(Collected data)
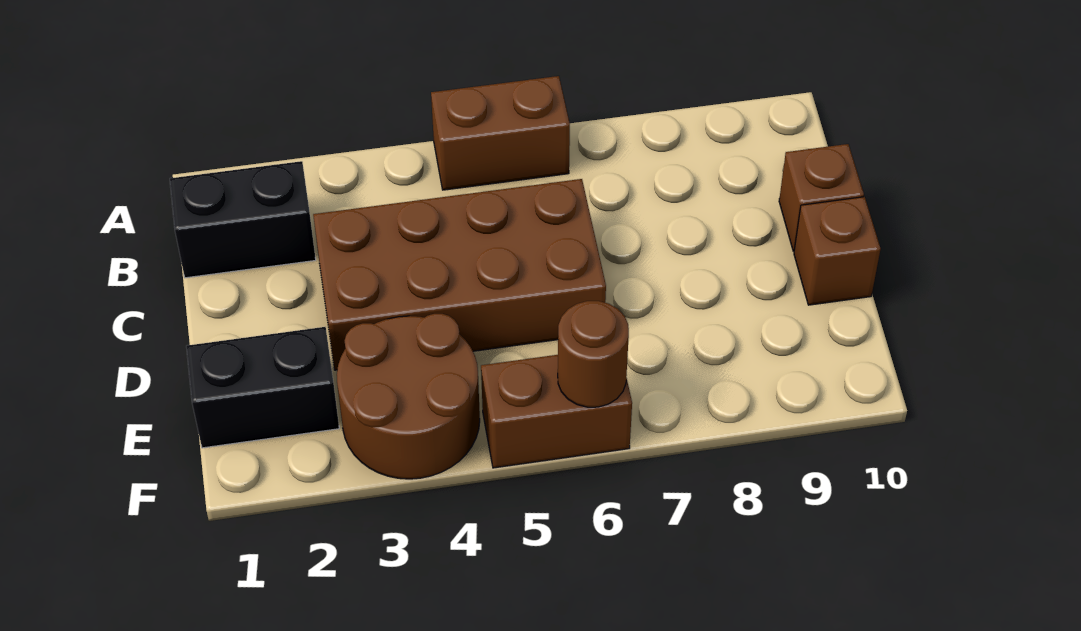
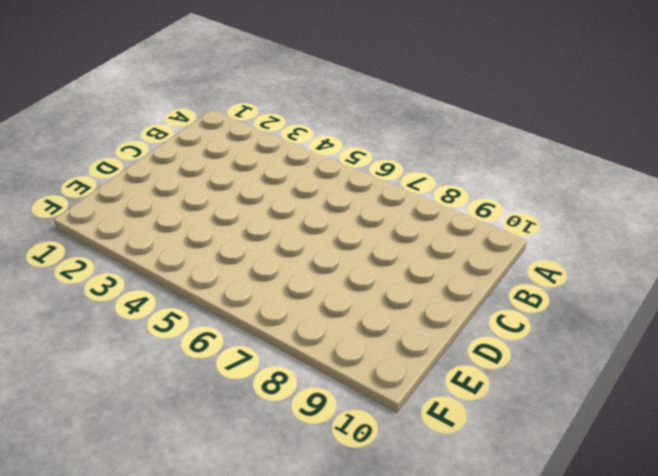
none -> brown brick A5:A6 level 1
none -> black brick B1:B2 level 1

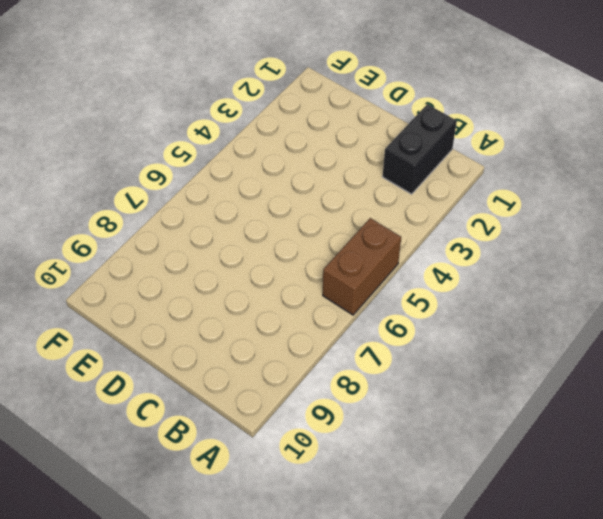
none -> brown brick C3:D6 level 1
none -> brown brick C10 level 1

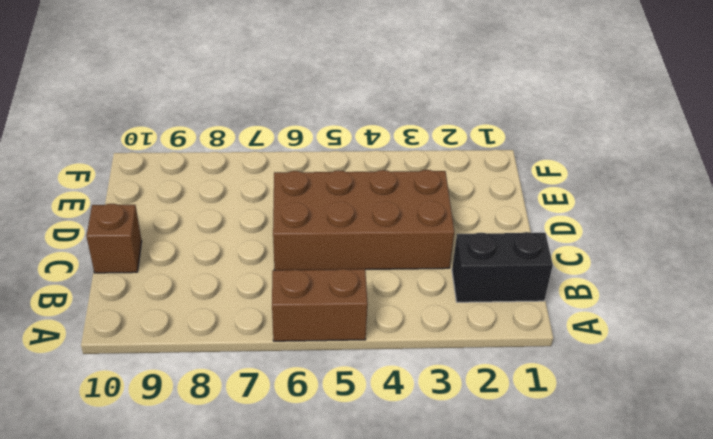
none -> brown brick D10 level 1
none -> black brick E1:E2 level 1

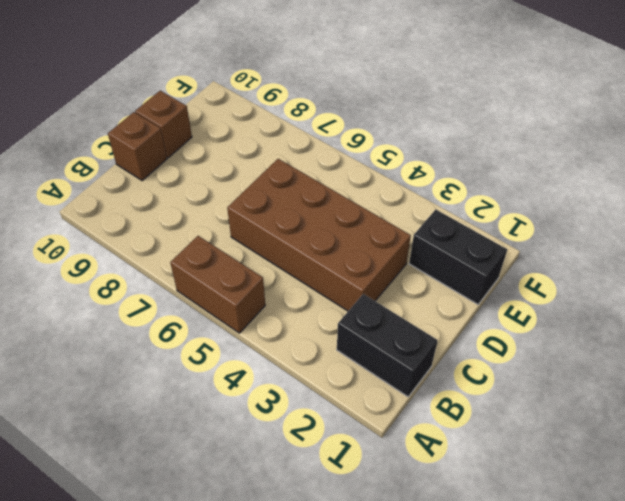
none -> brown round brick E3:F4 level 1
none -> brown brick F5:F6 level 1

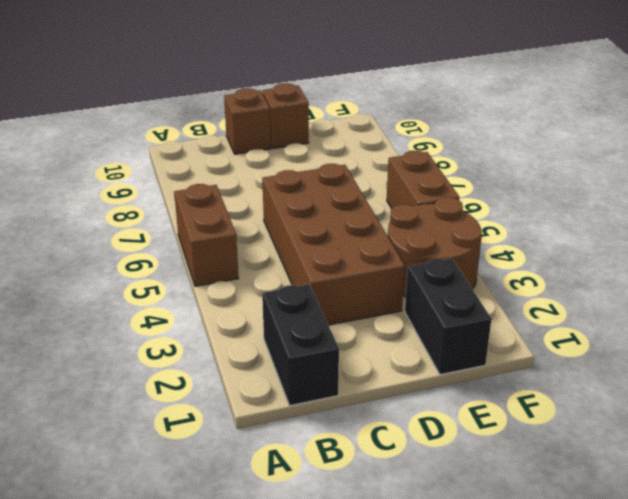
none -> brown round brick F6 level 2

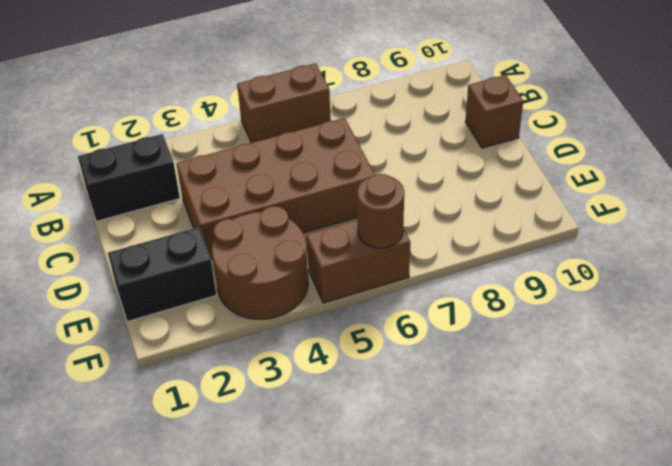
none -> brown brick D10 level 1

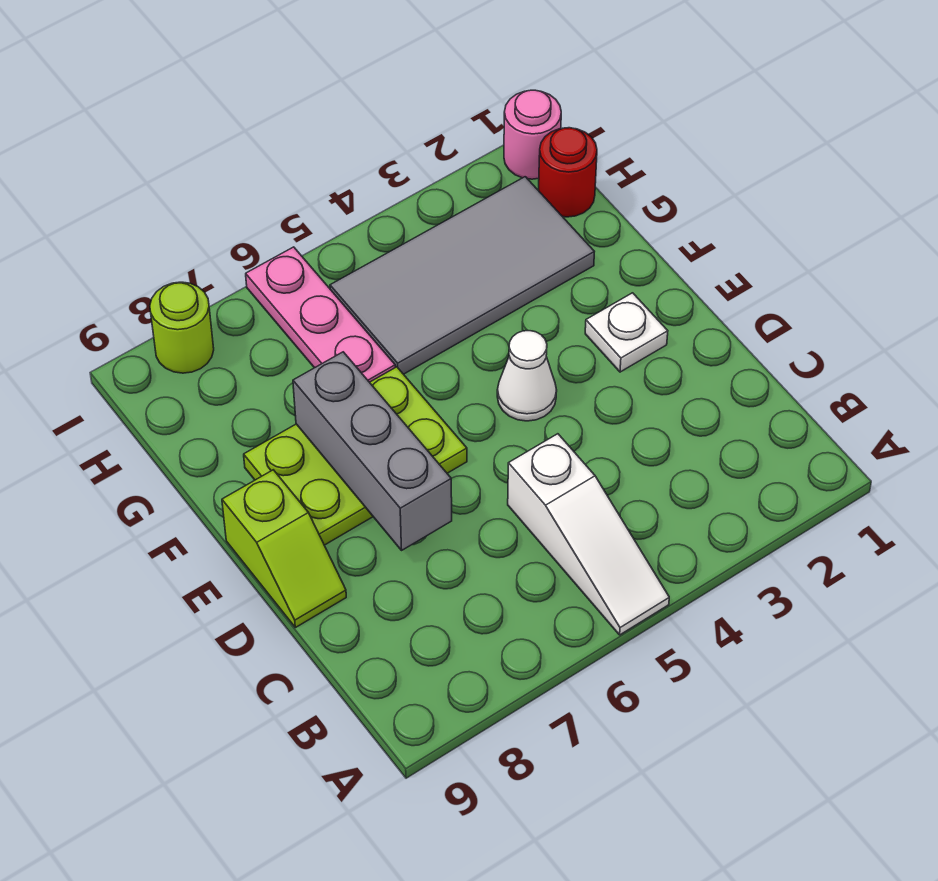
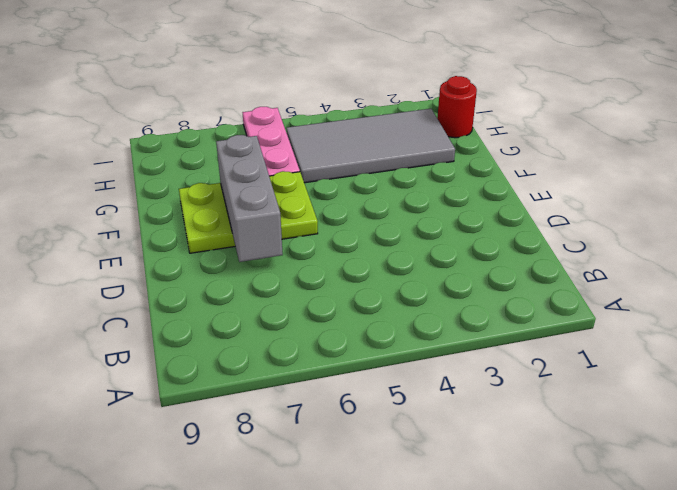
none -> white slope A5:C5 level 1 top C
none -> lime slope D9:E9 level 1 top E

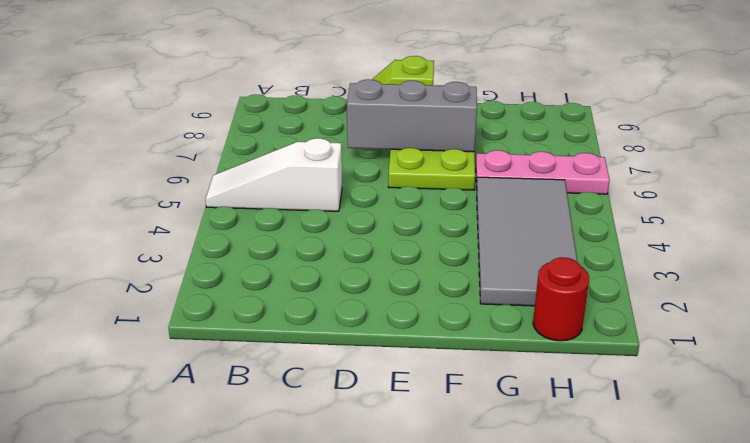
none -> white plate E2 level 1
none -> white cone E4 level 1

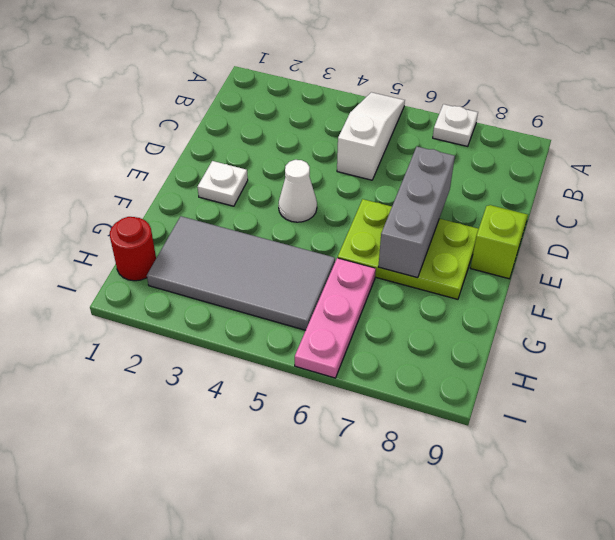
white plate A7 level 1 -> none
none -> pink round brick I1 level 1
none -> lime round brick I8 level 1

EXERCISE DIRECTIONS:
Output all the records above exactly, but without their images.

SOLVED EXERCISE:
none -> brown brick A5:A6 level 1
none -> black brick B1:B2 level 1

none -> brown brick C3:D6 level 1
none -> brown brick C10 level 1

none -> brown brick D10 level 1
none -> black brick E1:E2 level 1

none -> brown round brick E3:F4 level 1
none -> brown brick F5:F6 level 1

none -> brown round brick F6 level 2

none -> brown brick D10 level 1

none -> white slope A5:C5 level 1 top C
none -> lime slope D9:E9 level 1 top E

none -> white plate E2 level 1
none -> white cone E4 level 1

white plate A7 level 1 -> none
none -> pink round brick I1 level 1
none -> lime round brick I8 level 1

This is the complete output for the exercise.